## PROBLEM
In the records below, what are the lines from the line with "brown cross: moved 2 px left, 4 px down" to the line with "green semicircle: moved 6 px right, 2 px down", both included, copied word for word and leaving out the pictures?

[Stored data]
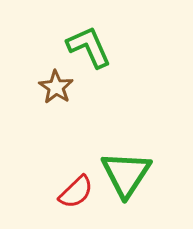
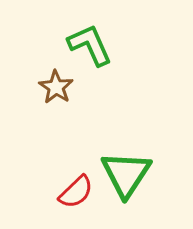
green L-shape: moved 1 px right, 2 px up
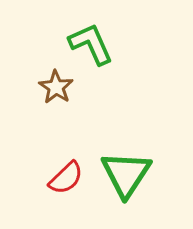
green L-shape: moved 1 px right, 1 px up
red semicircle: moved 10 px left, 14 px up
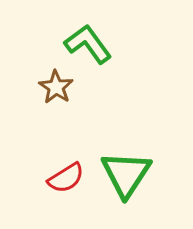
green L-shape: moved 3 px left; rotated 12 degrees counterclockwise
red semicircle: rotated 12 degrees clockwise
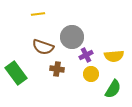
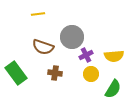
brown cross: moved 2 px left, 4 px down
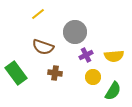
yellow line: rotated 32 degrees counterclockwise
gray circle: moved 3 px right, 5 px up
yellow circle: moved 2 px right, 3 px down
green semicircle: moved 2 px down
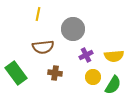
yellow line: rotated 40 degrees counterclockwise
gray circle: moved 2 px left, 3 px up
brown semicircle: rotated 25 degrees counterclockwise
green semicircle: moved 6 px up
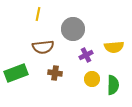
yellow semicircle: moved 9 px up
green rectangle: rotated 75 degrees counterclockwise
yellow circle: moved 1 px left, 2 px down
green semicircle: rotated 30 degrees counterclockwise
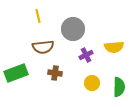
yellow line: moved 2 px down; rotated 24 degrees counterclockwise
yellow circle: moved 4 px down
green semicircle: moved 6 px right, 2 px down
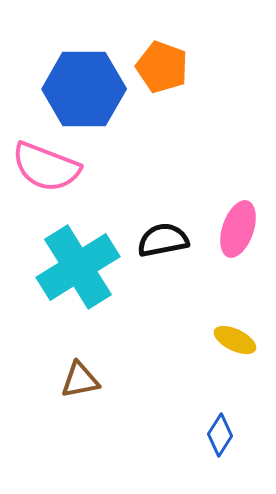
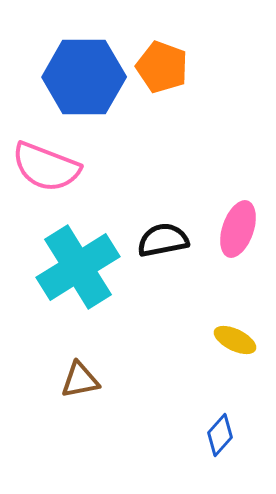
blue hexagon: moved 12 px up
blue diamond: rotated 9 degrees clockwise
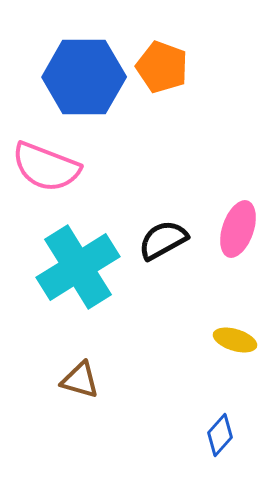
black semicircle: rotated 18 degrees counterclockwise
yellow ellipse: rotated 9 degrees counterclockwise
brown triangle: rotated 27 degrees clockwise
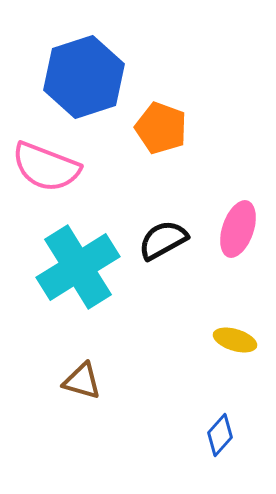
orange pentagon: moved 1 px left, 61 px down
blue hexagon: rotated 18 degrees counterclockwise
brown triangle: moved 2 px right, 1 px down
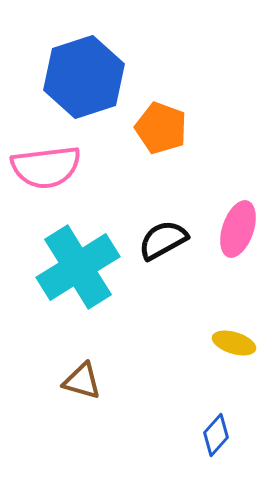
pink semicircle: rotated 28 degrees counterclockwise
yellow ellipse: moved 1 px left, 3 px down
blue diamond: moved 4 px left
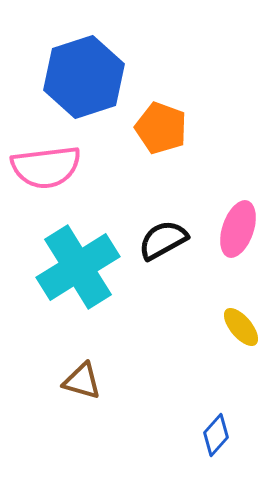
yellow ellipse: moved 7 px right, 16 px up; rotated 33 degrees clockwise
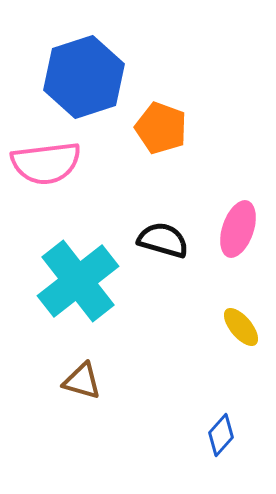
pink semicircle: moved 4 px up
black semicircle: rotated 45 degrees clockwise
cyan cross: moved 14 px down; rotated 6 degrees counterclockwise
blue diamond: moved 5 px right
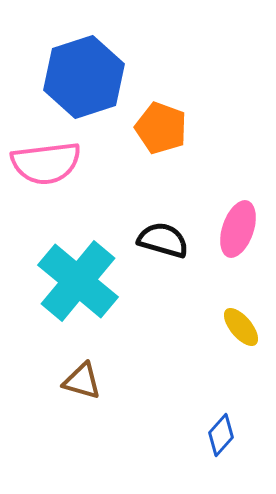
cyan cross: rotated 12 degrees counterclockwise
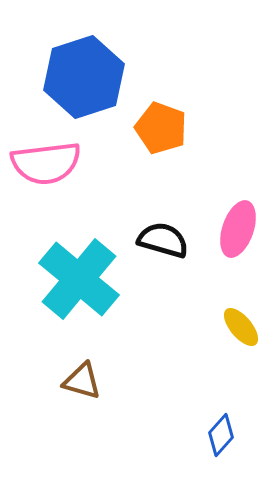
cyan cross: moved 1 px right, 2 px up
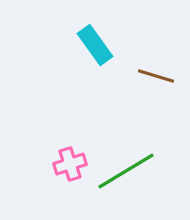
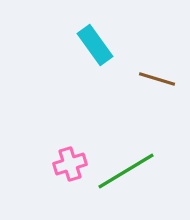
brown line: moved 1 px right, 3 px down
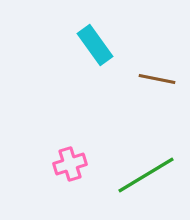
brown line: rotated 6 degrees counterclockwise
green line: moved 20 px right, 4 px down
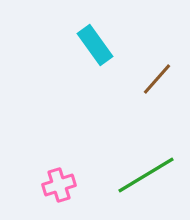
brown line: rotated 60 degrees counterclockwise
pink cross: moved 11 px left, 21 px down
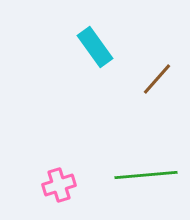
cyan rectangle: moved 2 px down
green line: rotated 26 degrees clockwise
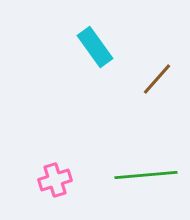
pink cross: moved 4 px left, 5 px up
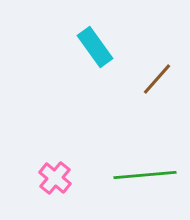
green line: moved 1 px left
pink cross: moved 2 px up; rotated 32 degrees counterclockwise
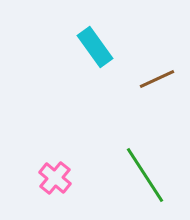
brown line: rotated 24 degrees clockwise
green line: rotated 62 degrees clockwise
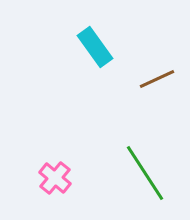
green line: moved 2 px up
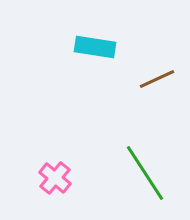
cyan rectangle: rotated 45 degrees counterclockwise
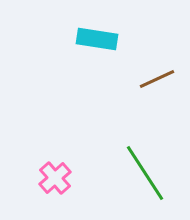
cyan rectangle: moved 2 px right, 8 px up
pink cross: rotated 8 degrees clockwise
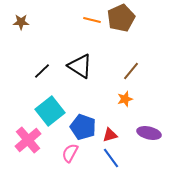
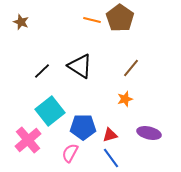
brown pentagon: moved 1 px left; rotated 12 degrees counterclockwise
brown star: rotated 21 degrees clockwise
brown line: moved 3 px up
blue pentagon: rotated 20 degrees counterclockwise
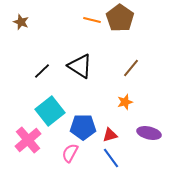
orange star: moved 3 px down
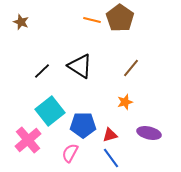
blue pentagon: moved 2 px up
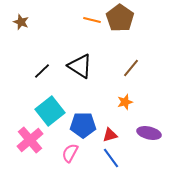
pink cross: moved 2 px right
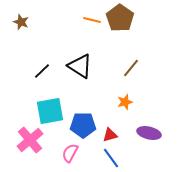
cyan square: rotated 28 degrees clockwise
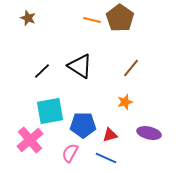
brown star: moved 7 px right, 4 px up
blue line: moved 5 px left; rotated 30 degrees counterclockwise
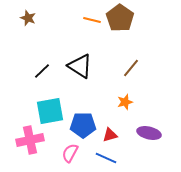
pink cross: rotated 28 degrees clockwise
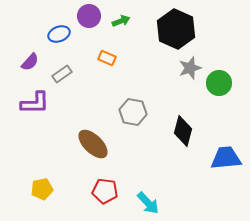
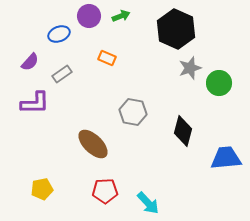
green arrow: moved 5 px up
red pentagon: rotated 10 degrees counterclockwise
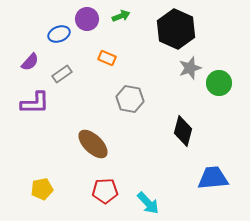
purple circle: moved 2 px left, 3 px down
gray hexagon: moved 3 px left, 13 px up
blue trapezoid: moved 13 px left, 20 px down
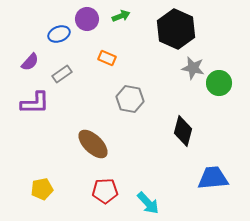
gray star: moved 3 px right; rotated 30 degrees clockwise
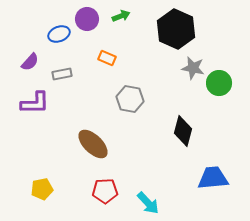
gray rectangle: rotated 24 degrees clockwise
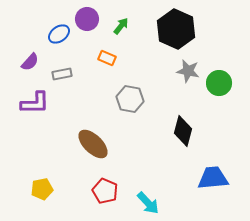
green arrow: moved 10 px down; rotated 30 degrees counterclockwise
blue ellipse: rotated 15 degrees counterclockwise
gray star: moved 5 px left, 3 px down
red pentagon: rotated 25 degrees clockwise
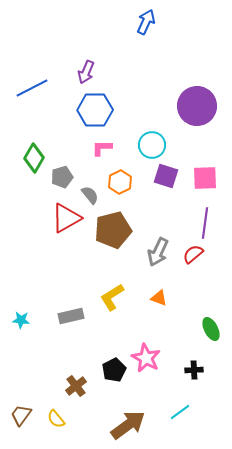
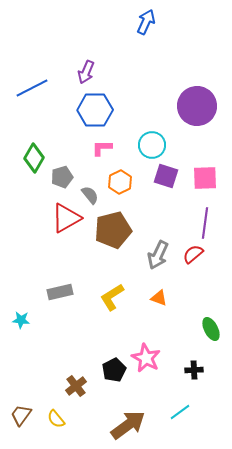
gray arrow: moved 3 px down
gray rectangle: moved 11 px left, 24 px up
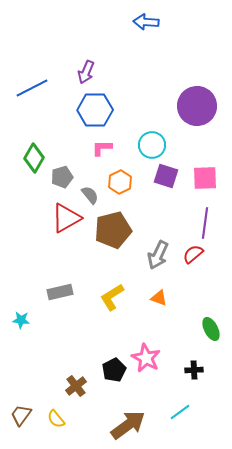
blue arrow: rotated 110 degrees counterclockwise
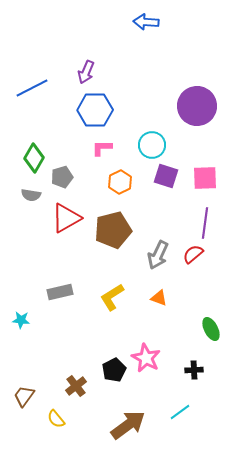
gray semicircle: moved 59 px left; rotated 138 degrees clockwise
brown trapezoid: moved 3 px right, 19 px up
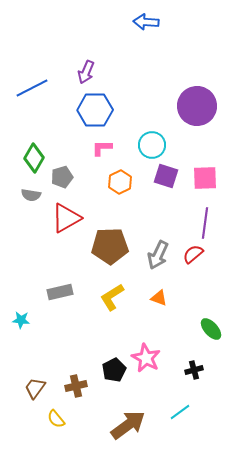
brown pentagon: moved 3 px left, 16 px down; rotated 12 degrees clockwise
green ellipse: rotated 15 degrees counterclockwise
black cross: rotated 12 degrees counterclockwise
brown cross: rotated 25 degrees clockwise
brown trapezoid: moved 11 px right, 8 px up
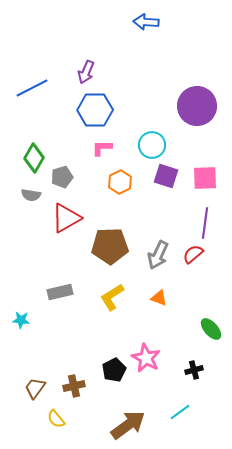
brown cross: moved 2 px left
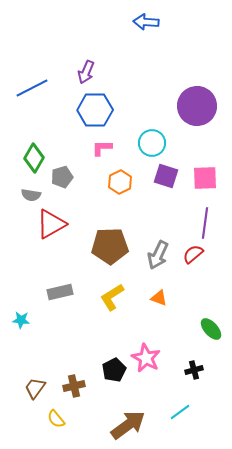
cyan circle: moved 2 px up
red triangle: moved 15 px left, 6 px down
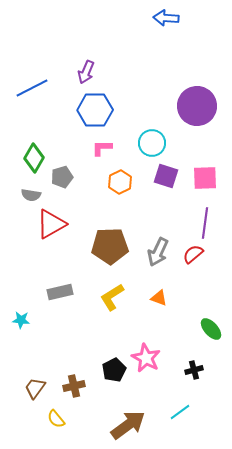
blue arrow: moved 20 px right, 4 px up
gray arrow: moved 3 px up
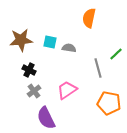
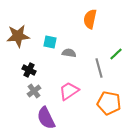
orange semicircle: moved 1 px right, 1 px down
brown star: moved 3 px left, 4 px up
gray semicircle: moved 5 px down
gray line: moved 1 px right
pink trapezoid: moved 2 px right, 1 px down
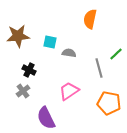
gray cross: moved 11 px left
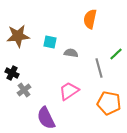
gray semicircle: moved 2 px right
black cross: moved 17 px left, 3 px down
gray cross: moved 1 px right, 1 px up
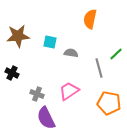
gray cross: moved 13 px right, 4 px down; rotated 32 degrees counterclockwise
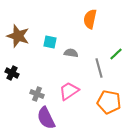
brown star: rotated 25 degrees clockwise
orange pentagon: moved 1 px up
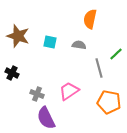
gray semicircle: moved 8 px right, 8 px up
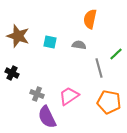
pink trapezoid: moved 5 px down
purple semicircle: moved 1 px right, 1 px up
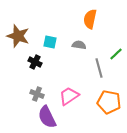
black cross: moved 23 px right, 11 px up
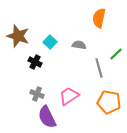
orange semicircle: moved 9 px right, 1 px up
cyan square: rotated 32 degrees clockwise
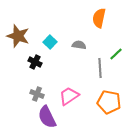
gray line: moved 1 px right; rotated 12 degrees clockwise
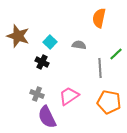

## ANSWER FOR THIS EXERCISE
brown cross: moved 2 px left, 4 px down
yellow line: rotated 32 degrees counterclockwise
gray circle: moved 3 px right, 5 px up
yellow circle: moved 2 px right, 3 px down
green semicircle: moved 2 px down
yellow line: rotated 40 degrees counterclockwise
gray circle: moved 2 px left, 3 px up
brown semicircle: rotated 25 degrees counterclockwise
green semicircle: moved 6 px up
yellow semicircle: moved 9 px up
green rectangle: rotated 75 degrees counterclockwise
yellow circle: moved 1 px left, 2 px down
green semicircle: rotated 30 degrees counterclockwise
yellow line: moved 2 px down; rotated 24 degrees counterclockwise
yellow circle: moved 4 px down
green semicircle: moved 6 px right, 2 px down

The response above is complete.